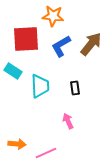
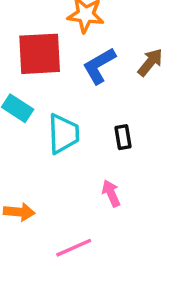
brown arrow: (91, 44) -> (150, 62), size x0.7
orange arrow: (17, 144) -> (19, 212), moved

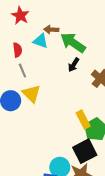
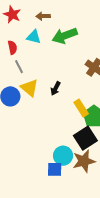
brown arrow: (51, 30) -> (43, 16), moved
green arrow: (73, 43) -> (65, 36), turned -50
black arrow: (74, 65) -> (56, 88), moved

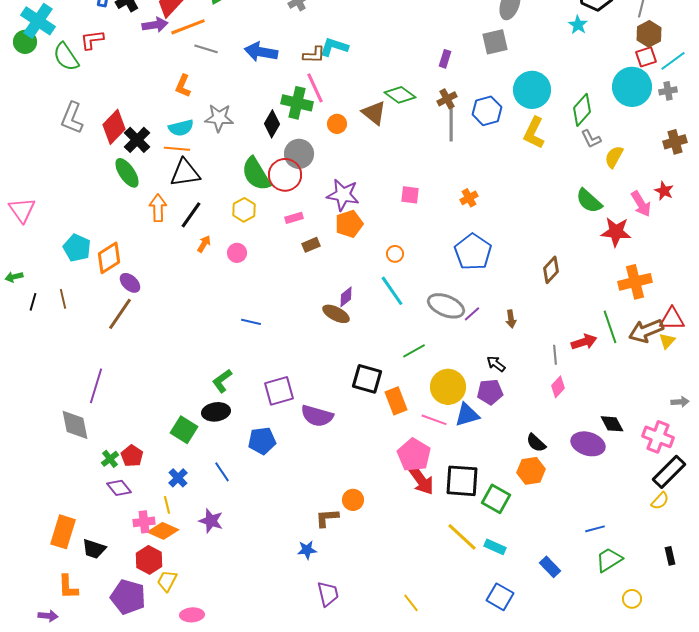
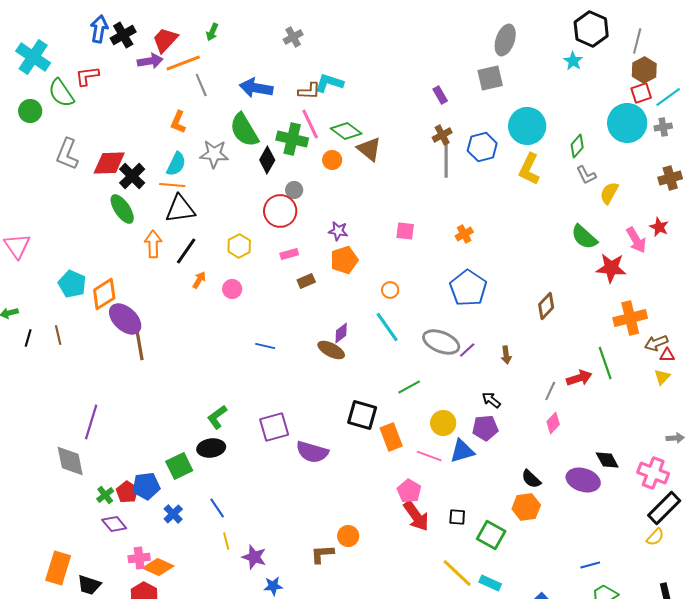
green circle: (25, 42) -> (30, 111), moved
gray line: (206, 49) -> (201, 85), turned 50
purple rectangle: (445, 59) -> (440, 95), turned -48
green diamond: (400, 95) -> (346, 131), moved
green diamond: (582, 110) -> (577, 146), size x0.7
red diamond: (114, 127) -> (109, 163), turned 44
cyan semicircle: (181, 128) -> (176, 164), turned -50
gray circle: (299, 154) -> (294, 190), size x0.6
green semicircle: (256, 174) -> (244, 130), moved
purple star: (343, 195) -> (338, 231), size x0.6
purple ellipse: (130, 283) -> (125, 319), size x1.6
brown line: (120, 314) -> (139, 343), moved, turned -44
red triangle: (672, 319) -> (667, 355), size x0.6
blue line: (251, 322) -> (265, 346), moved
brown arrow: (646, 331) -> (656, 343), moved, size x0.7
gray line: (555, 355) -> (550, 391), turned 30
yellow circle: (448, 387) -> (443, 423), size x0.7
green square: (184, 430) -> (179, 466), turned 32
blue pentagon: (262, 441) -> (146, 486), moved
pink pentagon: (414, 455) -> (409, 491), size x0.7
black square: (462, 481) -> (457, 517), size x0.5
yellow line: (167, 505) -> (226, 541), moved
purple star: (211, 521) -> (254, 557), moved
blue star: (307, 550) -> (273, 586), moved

====

§ **WHAT TO DO**:
Give the records again exactly, pictures left out.

§ **RESPONSE**:
brown arrow: (91, 44) -> (150, 62), size x0.7
orange arrow: (17, 144) -> (19, 212), moved

brown arrow: (51, 30) -> (43, 16), moved
green arrow: (73, 43) -> (65, 36), turned -50
black arrow: (74, 65) -> (56, 88), moved

green circle: (25, 42) -> (30, 111), moved
gray line: (206, 49) -> (201, 85), turned 50
purple rectangle: (445, 59) -> (440, 95), turned -48
green diamond: (400, 95) -> (346, 131), moved
green diamond: (582, 110) -> (577, 146), size x0.7
red diamond: (114, 127) -> (109, 163), turned 44
cyan semicircle: (181, 128) -> (176, 164), turned -50
gray circle: (299, 154) -> (294, 190), size x0.6
green semicircle: (256, 174) -> (244, 130), moved
purple star: (343, 195) -> (338, 231), size x0.6
purple ellipse: (130, 283) -> (125, 319), size x1.6
brown line: (120, 314) -> (139, 343), moved, turned -44
red triangle: (672, 319) -> (667, 355), size x0.6
blue line: (251, 322) -> (265, 346), moved
brown arrow: (646, 331) -> (656, 343), moved, size x0.7
gray line: (555, 355) -> (550, 391), turned 30
yellow circle: (448, 387) -> (443, 423), size x0.7
green square: (184, 430) -> (179, 466), turned 32
blue pentagon: (262, 441) -> (146, 486), moved
pink pentagon: (414, 455) -> (409, 491), size x0.7
black square: (462, 481) -> (457, 517), size x0.5
yellow line: (167, 505) -> (226, 541), moved
purple star: (211, 521) -> (254, 557), moved
blue star: (307, 550) -> (273, 586), moved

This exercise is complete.